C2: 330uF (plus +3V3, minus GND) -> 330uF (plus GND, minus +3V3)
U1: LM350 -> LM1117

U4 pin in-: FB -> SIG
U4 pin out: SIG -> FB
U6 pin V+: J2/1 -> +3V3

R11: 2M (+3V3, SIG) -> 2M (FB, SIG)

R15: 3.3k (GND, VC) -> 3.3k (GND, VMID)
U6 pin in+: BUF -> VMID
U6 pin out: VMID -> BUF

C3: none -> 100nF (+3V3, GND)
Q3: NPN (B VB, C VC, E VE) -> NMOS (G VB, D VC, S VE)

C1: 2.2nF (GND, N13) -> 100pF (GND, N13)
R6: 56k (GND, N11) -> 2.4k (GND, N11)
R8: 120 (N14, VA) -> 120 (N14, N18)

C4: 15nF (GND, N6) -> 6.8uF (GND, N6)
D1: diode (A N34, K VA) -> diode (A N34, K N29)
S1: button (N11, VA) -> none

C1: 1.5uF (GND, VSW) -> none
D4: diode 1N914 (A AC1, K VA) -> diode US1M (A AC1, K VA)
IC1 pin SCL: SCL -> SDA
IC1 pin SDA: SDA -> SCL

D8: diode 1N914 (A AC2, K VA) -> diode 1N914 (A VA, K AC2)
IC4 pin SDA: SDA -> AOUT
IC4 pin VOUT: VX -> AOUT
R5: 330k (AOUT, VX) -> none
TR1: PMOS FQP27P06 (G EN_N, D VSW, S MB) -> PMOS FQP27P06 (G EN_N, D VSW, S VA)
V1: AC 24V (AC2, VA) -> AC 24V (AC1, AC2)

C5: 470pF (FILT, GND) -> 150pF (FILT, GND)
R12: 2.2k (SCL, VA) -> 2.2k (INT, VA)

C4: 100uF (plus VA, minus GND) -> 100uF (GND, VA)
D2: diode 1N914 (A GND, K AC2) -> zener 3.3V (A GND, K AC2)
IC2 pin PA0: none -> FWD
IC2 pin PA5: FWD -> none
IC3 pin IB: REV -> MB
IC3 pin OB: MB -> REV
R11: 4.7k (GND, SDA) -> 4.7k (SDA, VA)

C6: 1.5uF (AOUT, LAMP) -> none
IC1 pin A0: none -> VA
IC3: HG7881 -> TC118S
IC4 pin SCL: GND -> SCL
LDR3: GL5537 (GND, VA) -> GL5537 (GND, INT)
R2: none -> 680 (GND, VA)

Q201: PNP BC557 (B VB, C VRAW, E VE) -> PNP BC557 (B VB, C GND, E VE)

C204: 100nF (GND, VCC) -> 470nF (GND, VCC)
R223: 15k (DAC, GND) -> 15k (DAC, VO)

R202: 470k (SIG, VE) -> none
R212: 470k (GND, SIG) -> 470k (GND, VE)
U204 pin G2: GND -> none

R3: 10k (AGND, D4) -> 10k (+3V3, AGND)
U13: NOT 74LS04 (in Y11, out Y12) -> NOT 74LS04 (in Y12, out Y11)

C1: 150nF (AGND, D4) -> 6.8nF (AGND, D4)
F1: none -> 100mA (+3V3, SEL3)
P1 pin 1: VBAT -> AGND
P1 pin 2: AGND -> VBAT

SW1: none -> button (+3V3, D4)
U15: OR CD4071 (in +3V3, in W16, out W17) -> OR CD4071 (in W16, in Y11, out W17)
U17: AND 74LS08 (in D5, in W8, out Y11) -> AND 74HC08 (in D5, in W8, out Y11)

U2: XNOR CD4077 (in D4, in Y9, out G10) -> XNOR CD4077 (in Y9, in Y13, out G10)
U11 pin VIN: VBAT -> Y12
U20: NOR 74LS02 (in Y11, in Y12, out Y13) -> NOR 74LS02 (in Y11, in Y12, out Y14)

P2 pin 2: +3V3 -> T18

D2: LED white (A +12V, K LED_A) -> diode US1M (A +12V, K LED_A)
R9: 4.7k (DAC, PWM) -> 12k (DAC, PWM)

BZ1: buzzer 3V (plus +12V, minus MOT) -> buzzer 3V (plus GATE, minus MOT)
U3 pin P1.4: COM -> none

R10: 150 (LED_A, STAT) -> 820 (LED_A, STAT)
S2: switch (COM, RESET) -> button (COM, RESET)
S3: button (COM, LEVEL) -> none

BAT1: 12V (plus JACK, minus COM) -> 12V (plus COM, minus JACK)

## What you should do
Out of the records above, pull each line containing the word "plus".

## Result
C2: 330uF (plus +3V3, minus GND) -> 330uF (plus GND, minus +3V3)
C4: 100uF (plus VA, minus GND) -> 100uF (GND, VA)
BZ1: buzzer 3V (plus +12V, minus MOT) -> buzzer 3V (plus GATE, minus MOT)
BAT1: 12V (plus JACK, minus COM) -> 12V (plus COM, minus JACK)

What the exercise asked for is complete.